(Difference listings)
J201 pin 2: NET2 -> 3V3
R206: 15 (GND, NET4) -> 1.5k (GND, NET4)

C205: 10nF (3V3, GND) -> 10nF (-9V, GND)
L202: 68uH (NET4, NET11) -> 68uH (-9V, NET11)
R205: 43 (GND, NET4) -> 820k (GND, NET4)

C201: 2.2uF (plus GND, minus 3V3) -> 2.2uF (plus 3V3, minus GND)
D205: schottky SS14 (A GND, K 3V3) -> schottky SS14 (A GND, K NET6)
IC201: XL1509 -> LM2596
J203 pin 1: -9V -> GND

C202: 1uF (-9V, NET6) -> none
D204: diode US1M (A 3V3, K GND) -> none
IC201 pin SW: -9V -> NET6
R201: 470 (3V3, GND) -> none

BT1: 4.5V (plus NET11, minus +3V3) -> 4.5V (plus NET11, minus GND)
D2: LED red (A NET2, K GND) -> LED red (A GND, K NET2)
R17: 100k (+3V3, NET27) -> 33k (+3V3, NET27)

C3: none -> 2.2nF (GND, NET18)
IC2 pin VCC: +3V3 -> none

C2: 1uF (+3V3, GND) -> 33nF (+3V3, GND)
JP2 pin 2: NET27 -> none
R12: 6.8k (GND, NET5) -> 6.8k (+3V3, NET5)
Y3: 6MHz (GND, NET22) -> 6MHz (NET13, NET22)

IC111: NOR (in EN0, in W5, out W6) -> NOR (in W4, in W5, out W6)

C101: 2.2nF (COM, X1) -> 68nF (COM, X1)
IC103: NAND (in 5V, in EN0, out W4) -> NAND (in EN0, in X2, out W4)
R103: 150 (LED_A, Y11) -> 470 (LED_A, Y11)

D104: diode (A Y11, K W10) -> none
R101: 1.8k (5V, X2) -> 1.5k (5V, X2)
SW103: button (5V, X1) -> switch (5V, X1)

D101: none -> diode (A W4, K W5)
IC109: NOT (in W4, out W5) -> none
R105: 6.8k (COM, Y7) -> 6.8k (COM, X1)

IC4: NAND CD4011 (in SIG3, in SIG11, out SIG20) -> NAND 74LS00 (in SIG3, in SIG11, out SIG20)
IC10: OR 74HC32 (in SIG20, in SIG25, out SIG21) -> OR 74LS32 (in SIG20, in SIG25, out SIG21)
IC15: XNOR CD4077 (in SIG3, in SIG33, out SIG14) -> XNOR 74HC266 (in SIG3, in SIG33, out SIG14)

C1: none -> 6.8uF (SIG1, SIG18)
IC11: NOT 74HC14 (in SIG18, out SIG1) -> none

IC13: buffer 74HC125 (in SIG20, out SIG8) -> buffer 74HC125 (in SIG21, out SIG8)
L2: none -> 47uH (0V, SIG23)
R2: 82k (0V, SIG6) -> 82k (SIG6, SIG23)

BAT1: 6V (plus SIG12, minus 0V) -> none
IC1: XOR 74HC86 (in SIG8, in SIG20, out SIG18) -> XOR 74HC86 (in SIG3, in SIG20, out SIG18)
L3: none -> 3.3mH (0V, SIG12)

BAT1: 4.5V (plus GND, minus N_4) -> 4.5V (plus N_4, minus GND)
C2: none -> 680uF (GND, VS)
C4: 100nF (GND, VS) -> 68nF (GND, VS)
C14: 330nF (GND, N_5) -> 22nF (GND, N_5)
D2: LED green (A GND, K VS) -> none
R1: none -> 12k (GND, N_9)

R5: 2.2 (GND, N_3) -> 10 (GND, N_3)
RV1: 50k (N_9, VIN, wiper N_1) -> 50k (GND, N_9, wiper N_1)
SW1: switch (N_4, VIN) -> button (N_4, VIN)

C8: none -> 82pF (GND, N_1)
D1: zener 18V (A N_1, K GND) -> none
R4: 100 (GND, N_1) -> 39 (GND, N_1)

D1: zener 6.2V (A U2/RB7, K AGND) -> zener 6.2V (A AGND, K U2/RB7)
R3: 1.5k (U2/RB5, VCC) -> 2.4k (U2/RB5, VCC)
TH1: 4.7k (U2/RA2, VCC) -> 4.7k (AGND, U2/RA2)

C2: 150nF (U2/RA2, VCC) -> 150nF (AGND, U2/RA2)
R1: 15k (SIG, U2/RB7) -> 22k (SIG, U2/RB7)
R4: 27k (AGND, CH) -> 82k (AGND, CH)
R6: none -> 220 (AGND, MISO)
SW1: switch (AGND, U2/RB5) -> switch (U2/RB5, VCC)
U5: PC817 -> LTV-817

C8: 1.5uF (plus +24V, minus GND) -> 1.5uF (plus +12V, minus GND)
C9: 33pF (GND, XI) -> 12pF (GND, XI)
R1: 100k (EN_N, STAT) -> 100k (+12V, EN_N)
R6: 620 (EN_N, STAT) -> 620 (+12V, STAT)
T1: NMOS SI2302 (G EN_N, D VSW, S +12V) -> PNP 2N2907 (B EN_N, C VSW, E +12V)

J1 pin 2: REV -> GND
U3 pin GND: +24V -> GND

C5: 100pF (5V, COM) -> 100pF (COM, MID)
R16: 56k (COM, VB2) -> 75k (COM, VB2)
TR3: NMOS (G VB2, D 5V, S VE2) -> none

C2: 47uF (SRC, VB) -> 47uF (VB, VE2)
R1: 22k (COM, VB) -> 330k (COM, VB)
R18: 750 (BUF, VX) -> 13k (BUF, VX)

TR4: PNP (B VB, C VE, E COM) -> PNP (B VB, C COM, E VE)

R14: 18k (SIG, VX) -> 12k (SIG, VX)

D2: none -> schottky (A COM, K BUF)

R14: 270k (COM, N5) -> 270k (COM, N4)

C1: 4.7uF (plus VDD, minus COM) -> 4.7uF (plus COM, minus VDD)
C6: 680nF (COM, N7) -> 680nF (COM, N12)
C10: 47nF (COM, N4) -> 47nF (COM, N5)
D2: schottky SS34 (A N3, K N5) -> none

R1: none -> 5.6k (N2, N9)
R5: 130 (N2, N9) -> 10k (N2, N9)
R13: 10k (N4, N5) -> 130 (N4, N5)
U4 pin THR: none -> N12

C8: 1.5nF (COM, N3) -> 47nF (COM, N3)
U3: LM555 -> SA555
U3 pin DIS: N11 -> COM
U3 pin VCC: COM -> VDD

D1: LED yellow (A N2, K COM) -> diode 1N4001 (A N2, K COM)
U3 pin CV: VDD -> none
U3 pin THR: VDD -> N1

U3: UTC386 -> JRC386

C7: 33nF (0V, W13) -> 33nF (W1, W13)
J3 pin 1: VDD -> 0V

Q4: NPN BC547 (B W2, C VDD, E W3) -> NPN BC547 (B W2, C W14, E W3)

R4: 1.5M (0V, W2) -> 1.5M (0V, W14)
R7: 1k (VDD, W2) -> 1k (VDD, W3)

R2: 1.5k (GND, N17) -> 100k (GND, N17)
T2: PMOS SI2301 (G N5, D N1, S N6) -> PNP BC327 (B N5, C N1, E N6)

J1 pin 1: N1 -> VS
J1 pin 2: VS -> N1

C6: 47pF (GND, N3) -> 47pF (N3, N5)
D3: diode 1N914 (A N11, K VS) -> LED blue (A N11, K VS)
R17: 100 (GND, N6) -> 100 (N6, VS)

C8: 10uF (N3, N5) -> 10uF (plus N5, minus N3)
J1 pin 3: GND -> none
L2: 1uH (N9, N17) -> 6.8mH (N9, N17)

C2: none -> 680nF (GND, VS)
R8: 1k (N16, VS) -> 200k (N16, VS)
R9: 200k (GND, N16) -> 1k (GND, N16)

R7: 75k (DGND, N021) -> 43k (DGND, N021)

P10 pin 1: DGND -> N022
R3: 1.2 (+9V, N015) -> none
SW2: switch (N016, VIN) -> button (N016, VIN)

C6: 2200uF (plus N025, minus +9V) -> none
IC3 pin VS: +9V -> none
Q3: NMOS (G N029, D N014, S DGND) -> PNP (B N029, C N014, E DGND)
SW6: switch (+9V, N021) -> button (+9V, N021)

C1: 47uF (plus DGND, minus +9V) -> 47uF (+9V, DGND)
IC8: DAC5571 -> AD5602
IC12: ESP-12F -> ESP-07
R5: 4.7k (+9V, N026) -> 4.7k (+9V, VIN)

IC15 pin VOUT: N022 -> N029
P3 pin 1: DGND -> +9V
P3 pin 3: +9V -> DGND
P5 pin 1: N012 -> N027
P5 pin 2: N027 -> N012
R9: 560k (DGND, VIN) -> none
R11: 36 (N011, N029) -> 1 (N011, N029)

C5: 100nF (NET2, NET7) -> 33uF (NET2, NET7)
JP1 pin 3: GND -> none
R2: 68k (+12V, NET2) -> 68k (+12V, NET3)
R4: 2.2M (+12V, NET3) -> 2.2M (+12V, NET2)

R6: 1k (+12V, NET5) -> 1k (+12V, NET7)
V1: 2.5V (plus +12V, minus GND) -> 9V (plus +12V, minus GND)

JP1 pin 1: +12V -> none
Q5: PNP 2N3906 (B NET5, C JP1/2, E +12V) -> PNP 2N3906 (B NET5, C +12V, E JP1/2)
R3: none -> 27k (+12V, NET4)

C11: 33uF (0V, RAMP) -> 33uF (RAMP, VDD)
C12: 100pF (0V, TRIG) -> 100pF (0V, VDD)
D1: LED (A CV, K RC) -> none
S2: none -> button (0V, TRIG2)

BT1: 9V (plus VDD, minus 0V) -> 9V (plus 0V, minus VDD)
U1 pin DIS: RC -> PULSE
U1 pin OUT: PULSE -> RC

*Work to complete*
Pull out all lines in the data above that include "plus".

*Finished task*
C201: 2.2uF (plus GND, minus 3V3) -> 2.2uF (plus 3V3, minus GND)
BT1: 4.5V (plus NET11, minus +3V3) -> 4.5V (plus NET11, minus GND)
BAT1: 6V (plus SIG12, minus 0V) -> none
BAT1: 4.5V (plus GND, minus N_4) -> 4.5V (plus N_4, minus GND)
C8: 1.5uF (plus +24V, minus GND) -> 1.5uF (plus +12V, minus GND)
C1: 4.7uF (plus VDD, minus COM) -> 4.7uF (plus COM, minus VDD)
C8: 10uF (N3, N5) -> 10uF (plus N5, minus N3)
C6: 2200uF (plus N025, minus +9V) -> none
C1: 47uF (plus DGND, minus +9V) -> 47uF (+9V, DGND)
V1: 2.5V (plus +12V, minus GND) -> 9V (plus +12V, minus GND)
BT1: 9V (plus VDD, minus 0V) -> 9V (plus 0V, minus VDD)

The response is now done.